Task to complete: Give the count of lines in the data that include the string "donut", with no added remarks.

Object state change records:
=====
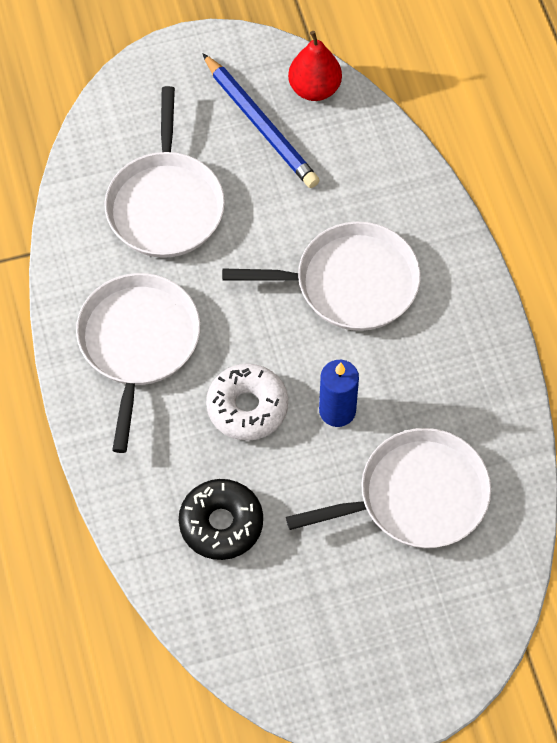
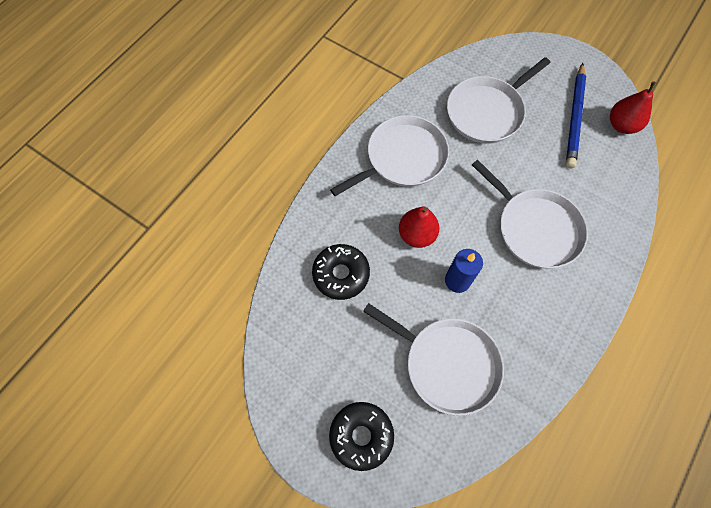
camera: 50 degrees right, 5 degrees up
(247, 407) = (416, 235): white donut -> red pear
(416, 642) = (361, 436): none -> black donut

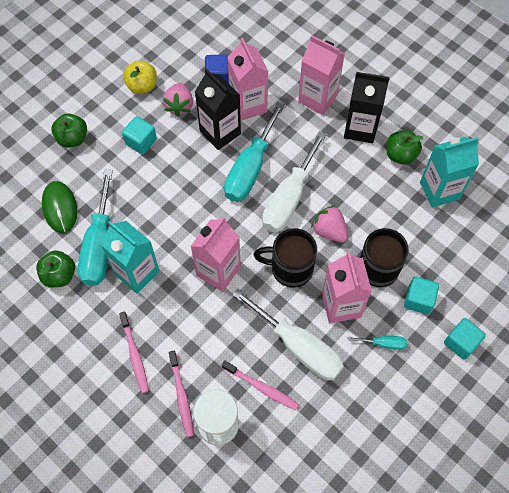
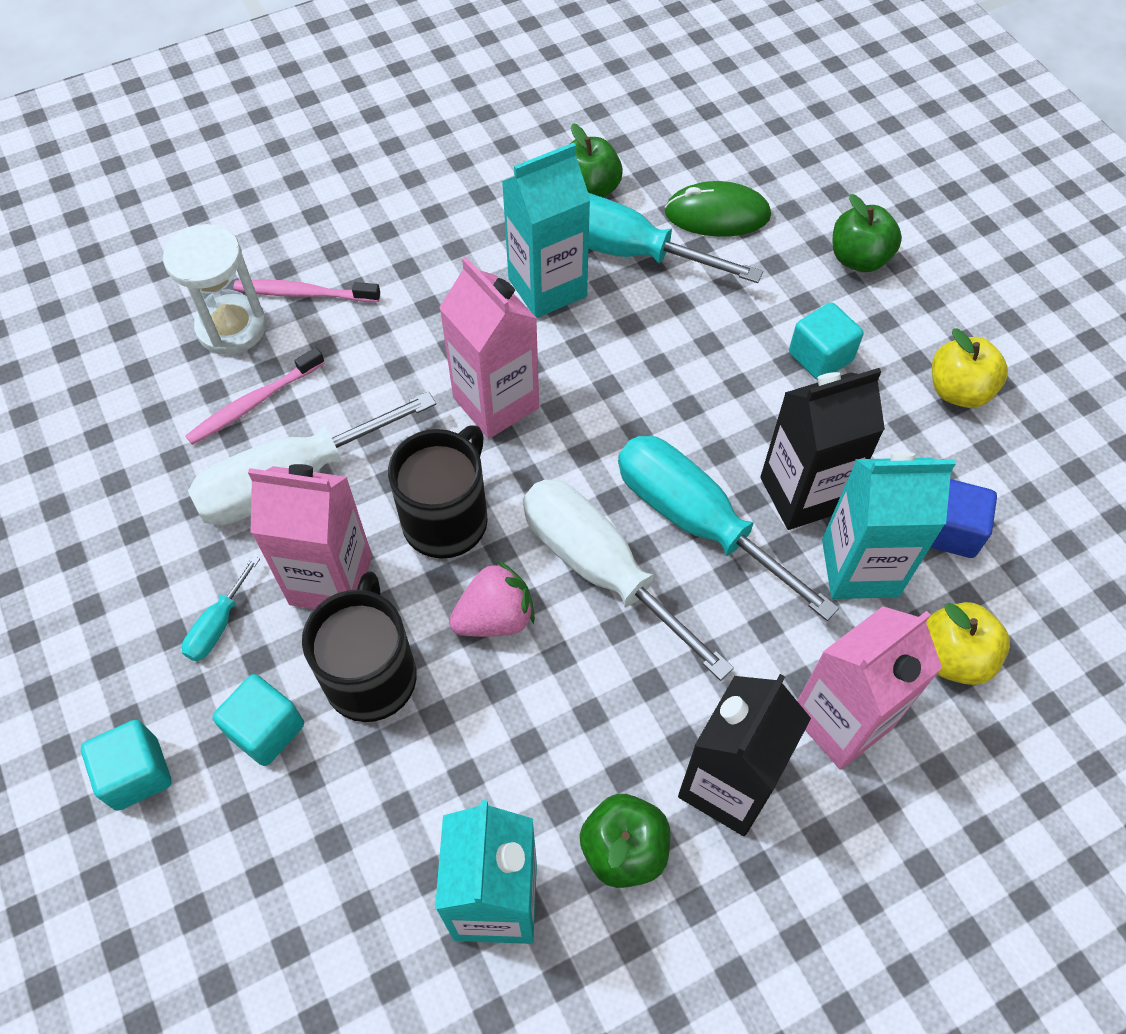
camera: 110 degrees right, 5 degrees down
(134, 355) = (404, 252): pink toothbrush -> none
(179, 105) = (891, 441): pink strawberry -> none
(248, 105) = (859, 568): pink carton -> turquoise carton
(275, 68) = (953, 657): none -> yellow apple

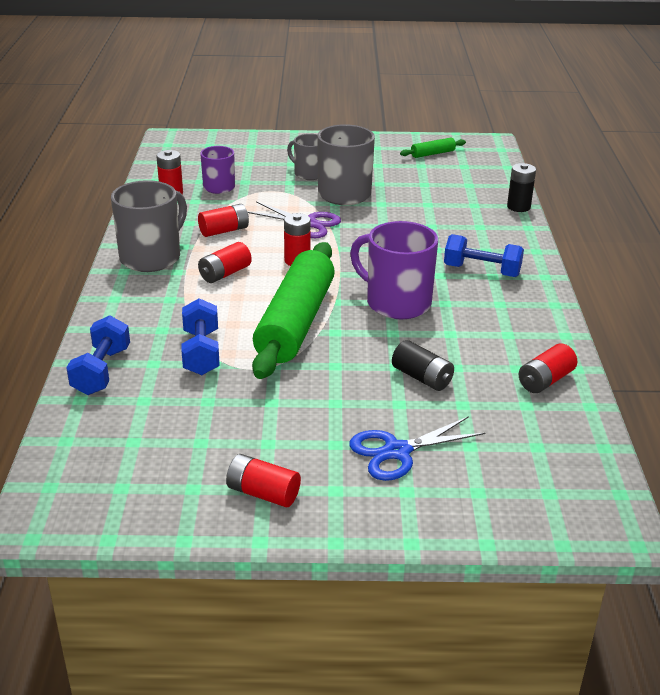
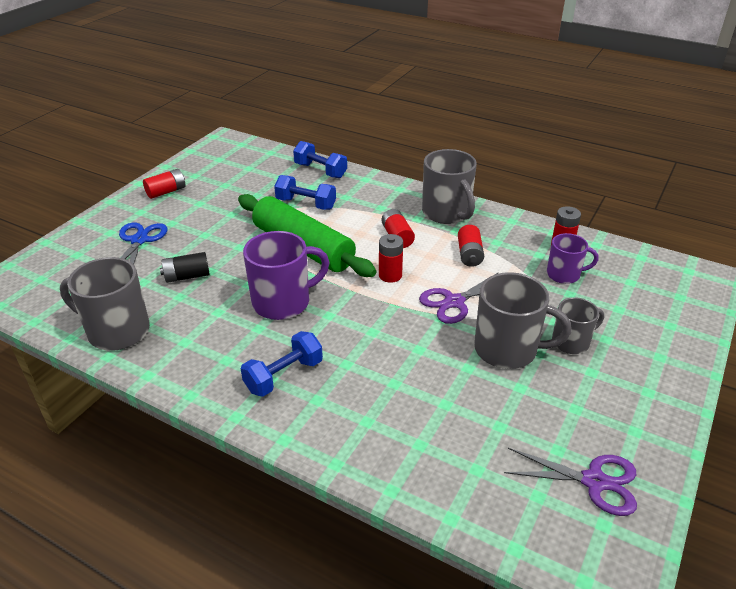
camera: 120 degrees right, 5 degrees up
(432, 153) = (594, 481): green rolling pin -> purple scissors
(518, 207) = (389, 485): black battery -> none
(545, 380) = (117, 331): red battery -> grey mug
=====
Answer to the problem: 2